WHAT YOU WILL DO
The task calls for each line of the records below in which the word "banana" appears.

DATA PROVIDED
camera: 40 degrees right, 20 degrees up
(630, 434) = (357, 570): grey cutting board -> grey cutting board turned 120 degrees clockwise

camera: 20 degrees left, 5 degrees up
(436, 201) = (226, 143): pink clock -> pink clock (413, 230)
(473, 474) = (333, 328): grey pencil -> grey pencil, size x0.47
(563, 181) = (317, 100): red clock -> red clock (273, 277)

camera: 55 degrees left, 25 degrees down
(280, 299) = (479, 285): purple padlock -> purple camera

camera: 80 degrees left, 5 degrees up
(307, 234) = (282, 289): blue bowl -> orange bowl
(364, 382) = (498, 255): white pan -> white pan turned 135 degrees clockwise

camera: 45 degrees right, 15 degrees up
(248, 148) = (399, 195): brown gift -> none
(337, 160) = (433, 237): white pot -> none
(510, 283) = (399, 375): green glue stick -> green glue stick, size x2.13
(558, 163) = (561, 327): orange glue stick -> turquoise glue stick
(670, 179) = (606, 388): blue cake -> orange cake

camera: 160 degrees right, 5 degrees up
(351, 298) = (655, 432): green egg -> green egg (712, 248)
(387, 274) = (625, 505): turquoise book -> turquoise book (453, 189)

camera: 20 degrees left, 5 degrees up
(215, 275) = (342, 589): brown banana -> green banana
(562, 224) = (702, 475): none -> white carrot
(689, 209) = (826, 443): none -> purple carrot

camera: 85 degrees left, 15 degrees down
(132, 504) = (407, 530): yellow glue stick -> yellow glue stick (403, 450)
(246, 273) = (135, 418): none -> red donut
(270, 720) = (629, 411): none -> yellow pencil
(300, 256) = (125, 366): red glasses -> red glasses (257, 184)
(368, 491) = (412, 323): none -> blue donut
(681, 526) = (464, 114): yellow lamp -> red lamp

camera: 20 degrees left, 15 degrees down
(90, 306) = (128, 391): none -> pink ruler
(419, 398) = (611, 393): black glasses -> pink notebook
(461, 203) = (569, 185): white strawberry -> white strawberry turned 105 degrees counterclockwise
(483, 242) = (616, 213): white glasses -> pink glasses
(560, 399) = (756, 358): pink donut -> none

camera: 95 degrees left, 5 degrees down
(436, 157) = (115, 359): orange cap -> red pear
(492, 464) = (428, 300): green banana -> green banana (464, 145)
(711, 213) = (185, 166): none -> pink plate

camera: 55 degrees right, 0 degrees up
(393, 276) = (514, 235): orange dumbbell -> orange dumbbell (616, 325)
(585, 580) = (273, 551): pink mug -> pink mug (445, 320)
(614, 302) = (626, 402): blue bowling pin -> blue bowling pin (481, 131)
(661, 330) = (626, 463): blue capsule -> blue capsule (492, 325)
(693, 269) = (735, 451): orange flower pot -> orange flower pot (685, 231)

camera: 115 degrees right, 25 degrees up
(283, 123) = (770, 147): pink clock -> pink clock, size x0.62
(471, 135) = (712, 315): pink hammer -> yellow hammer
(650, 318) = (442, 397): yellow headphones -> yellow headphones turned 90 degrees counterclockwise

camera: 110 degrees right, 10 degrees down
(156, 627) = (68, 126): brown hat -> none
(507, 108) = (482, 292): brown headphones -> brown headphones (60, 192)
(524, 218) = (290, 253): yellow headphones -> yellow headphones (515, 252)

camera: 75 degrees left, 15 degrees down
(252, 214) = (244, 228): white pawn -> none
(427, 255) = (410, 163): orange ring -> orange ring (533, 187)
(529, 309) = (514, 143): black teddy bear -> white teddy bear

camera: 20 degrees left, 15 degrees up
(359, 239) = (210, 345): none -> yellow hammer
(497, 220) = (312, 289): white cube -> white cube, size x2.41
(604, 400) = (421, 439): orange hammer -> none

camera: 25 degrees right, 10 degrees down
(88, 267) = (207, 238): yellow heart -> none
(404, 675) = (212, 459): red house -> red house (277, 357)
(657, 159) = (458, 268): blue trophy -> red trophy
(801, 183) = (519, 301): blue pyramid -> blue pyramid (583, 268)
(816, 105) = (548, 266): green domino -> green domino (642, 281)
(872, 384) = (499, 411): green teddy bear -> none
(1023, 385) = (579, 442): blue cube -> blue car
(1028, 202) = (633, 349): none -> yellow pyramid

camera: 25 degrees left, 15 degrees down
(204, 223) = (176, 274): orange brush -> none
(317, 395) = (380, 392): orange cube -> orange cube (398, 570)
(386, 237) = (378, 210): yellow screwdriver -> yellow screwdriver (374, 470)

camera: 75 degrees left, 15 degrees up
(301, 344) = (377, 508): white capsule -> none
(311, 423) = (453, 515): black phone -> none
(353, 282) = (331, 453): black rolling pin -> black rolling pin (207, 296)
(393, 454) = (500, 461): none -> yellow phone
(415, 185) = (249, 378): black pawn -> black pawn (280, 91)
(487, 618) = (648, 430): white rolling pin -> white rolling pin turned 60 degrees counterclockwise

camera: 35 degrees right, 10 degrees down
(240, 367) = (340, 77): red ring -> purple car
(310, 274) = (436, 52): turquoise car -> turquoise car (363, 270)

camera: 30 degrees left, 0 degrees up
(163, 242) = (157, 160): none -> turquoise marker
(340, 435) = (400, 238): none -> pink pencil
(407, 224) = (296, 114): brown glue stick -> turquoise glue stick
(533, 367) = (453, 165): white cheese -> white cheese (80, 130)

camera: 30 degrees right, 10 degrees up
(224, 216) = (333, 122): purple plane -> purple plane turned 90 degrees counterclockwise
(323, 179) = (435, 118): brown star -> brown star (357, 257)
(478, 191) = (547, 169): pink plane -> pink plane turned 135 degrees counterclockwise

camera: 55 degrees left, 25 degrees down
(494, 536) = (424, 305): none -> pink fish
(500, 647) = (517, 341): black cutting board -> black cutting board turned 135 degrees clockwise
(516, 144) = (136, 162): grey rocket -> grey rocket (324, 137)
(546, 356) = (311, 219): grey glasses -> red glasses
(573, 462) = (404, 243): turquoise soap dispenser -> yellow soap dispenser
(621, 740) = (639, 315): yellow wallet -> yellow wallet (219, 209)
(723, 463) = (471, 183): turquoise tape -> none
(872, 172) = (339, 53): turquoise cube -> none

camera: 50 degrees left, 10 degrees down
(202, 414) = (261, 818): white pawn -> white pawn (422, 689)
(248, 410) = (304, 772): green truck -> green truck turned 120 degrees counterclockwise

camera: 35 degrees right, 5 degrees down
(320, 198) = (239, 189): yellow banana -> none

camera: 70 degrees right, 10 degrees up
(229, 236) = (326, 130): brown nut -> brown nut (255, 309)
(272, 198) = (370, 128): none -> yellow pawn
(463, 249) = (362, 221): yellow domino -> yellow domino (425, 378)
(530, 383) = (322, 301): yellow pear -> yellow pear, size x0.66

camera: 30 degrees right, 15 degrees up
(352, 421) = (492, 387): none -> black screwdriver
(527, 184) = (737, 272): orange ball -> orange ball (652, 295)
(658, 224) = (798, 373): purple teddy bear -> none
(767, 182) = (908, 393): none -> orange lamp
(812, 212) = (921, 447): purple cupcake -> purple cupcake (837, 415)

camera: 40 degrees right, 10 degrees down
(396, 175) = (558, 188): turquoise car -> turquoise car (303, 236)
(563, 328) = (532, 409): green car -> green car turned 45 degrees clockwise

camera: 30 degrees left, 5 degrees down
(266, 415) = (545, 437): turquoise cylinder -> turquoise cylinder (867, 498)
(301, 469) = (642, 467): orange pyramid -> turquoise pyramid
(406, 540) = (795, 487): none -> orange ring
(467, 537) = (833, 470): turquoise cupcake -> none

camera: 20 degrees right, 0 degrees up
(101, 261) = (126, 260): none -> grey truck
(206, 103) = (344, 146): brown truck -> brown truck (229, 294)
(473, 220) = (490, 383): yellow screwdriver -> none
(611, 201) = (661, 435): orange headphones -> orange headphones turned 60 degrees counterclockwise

OUTPUT FOR THIS TASK
(215, 275) = (342, 589): brown banana -> green banana
(492, 464) = (428, 300): green banana -> green banana (464, 145)
(320, 198) = (239, 189): yellow banana -> none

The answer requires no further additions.